>>>

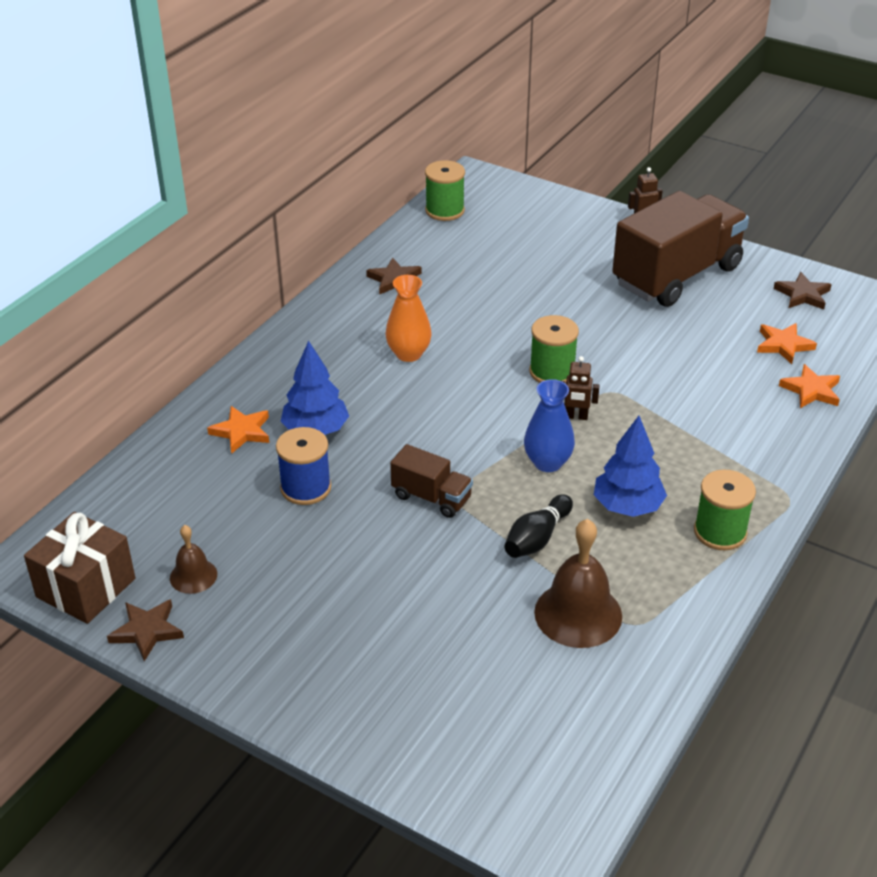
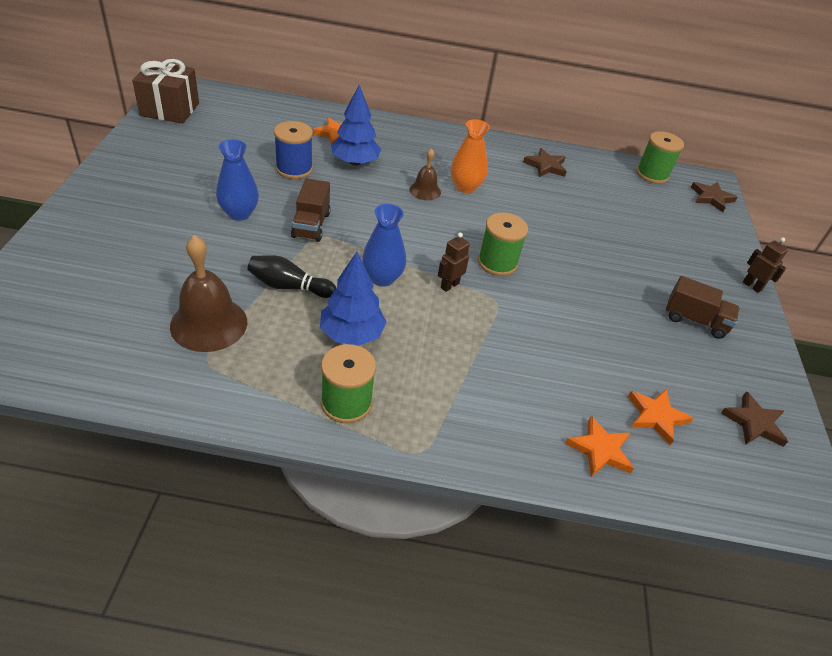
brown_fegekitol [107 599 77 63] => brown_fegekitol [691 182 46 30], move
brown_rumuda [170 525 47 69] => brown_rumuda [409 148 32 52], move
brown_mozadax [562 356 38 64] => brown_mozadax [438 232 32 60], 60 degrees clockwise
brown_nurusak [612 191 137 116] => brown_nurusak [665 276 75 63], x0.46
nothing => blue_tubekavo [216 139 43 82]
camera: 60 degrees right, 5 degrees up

<<<

_Task instructions:_ Everything in the listing above, apart from its pictures, must be repeated exactly.

_Completed exercise:_
brown_fegekitol [107 599 77 63] => brown_fegekitol [691 182 46 30], move
brown_rumuda [170 525 47 69] => brown_rumuda [409 148 32 52], move
brown_mozadax [562 356 38 64] => brown_mozadax [438 232 32 60], 60 degrees clockwise
brown_nurusak [612 191 137 116] => brown_nurusak [665 276 75 63], x0.46
nothing => blue_tubekavo [216 139 43 82]
camera: 60 degrees right, 5 degrees up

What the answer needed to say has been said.